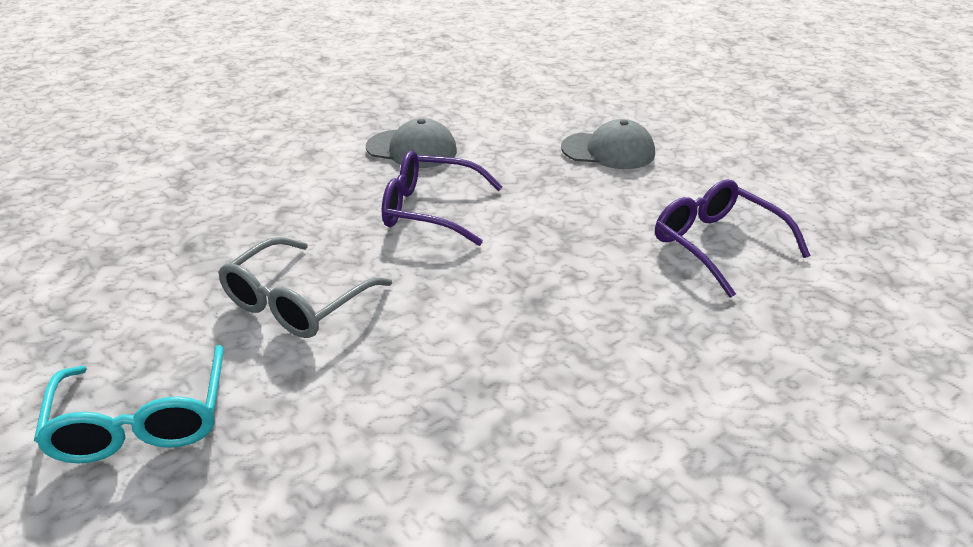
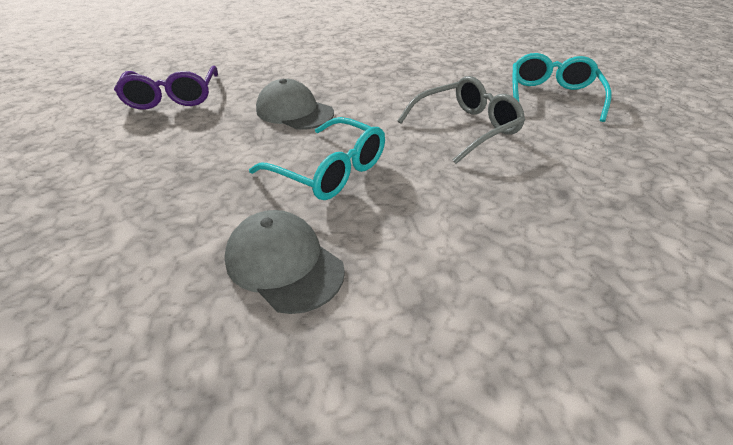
camera: 155 degrees left, 5 degrees up
(430, 210) = (330, 171): purple glasses -> turquoise glasses
(608, 151) = (94, 189): grey cap -> grey cap (294, 112)

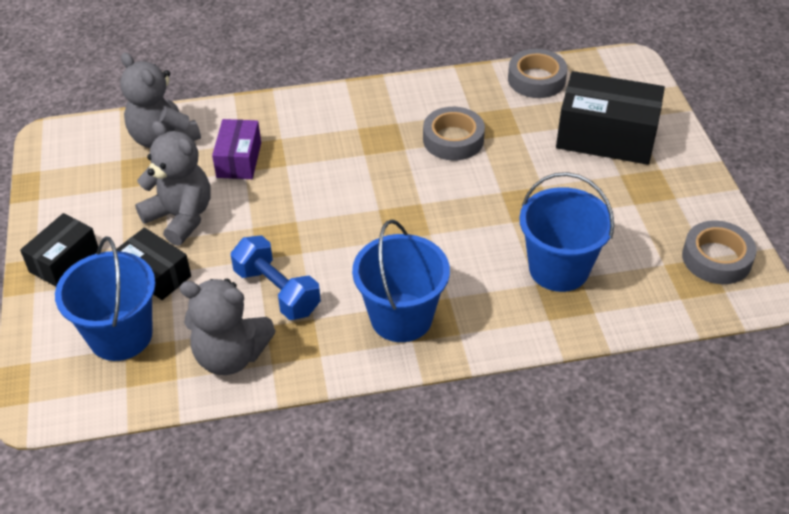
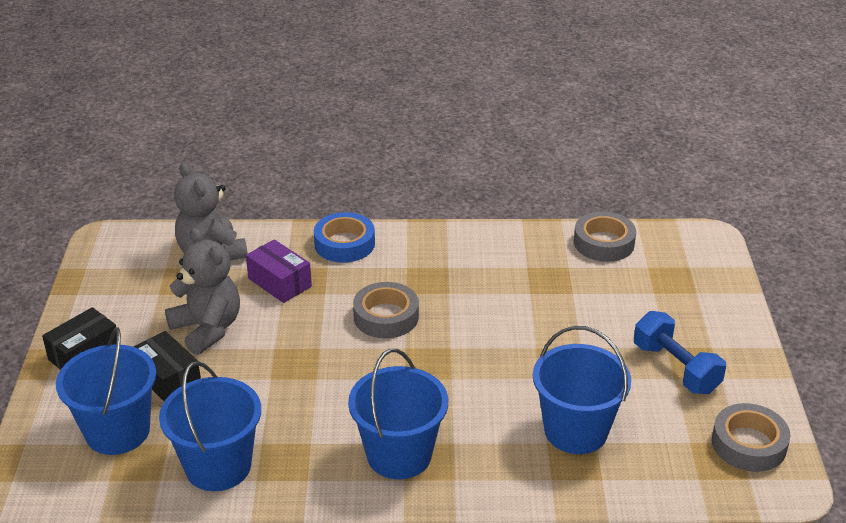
camera: 10 degrees right, 10 degrees down
(230, 356) = (218, 466): grey teddy bear -> blue bucket
(239, 160) = (279, 282): purple box -> purple box turned 60 degrees counterclockwise
(277, 291) = (281, 412): blue dumbbell -> blue dumbbell (675, 368)
(291, 112) = (344, 244): none -> blue tape
(453, 139) = (501, 290): grey tape -> grey tape (386, 316)
(606, 136) = (662, 307): black box -> none

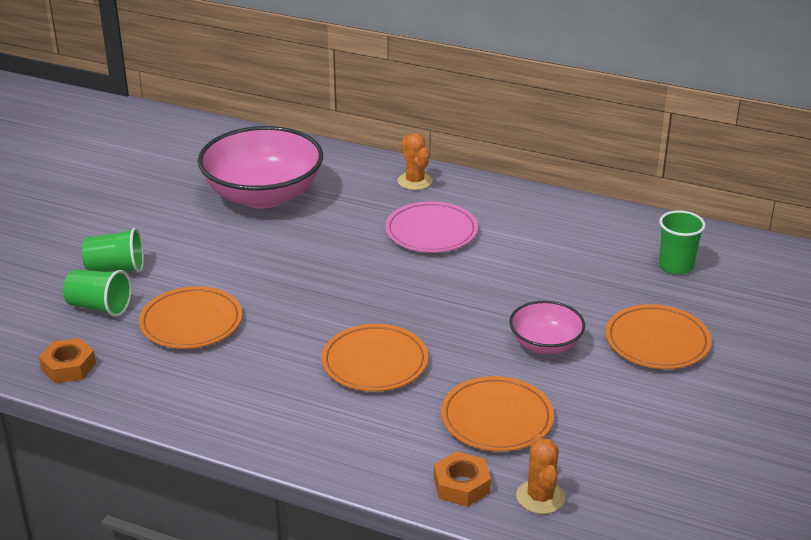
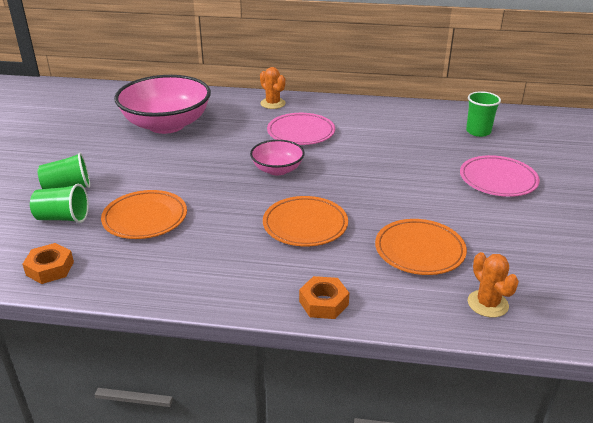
camera: 15 degrees left, 0 degrees up
(461, 485) = (422, 306): orange nut -> orange nut (323, 303)
(545, 345) = (423, 193): pink bowl -> pink bowl (277, 169)
(657, 342) = (498, 180): orange plate -> pink plate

+++++

» Activity:
Each record is to be restated word for word; no picture goes in.

» Response:
camera: 155 degrees left, 5 degrees up
(430, 210) = (330, 171): purple glasses -> turquoise glasses
(608, 151) = (94, 189): grey cap -> grey cap (294, 112)

camera: 10 degrees right, 10 degrees down
(230, 356) = (218, 466): grey teddy bear -> blue bucket
(239, 160) = (279, 282): purple box -> purple box turned 60 degrees counterclockwise
(277, 291) = (281, 412): blue dumbbell -> blue dumbbell (675, 368)
(291, 112) = (344, 244): none -> blue tape
(453, 139) = (501, 290): grey tape -> grey tape (386, 316)
(606, 136) = (662, 307): black box -> none

camera: 15 degrees left, 0 degrees up
(461, 485) = (422, 306): orange nut -> orange nut (323, 303)
(545, 345) = (423, 193): pink bowl -> pink bowl (277, 169)
(657, 342) = (498, 180): orange plate -> pink plate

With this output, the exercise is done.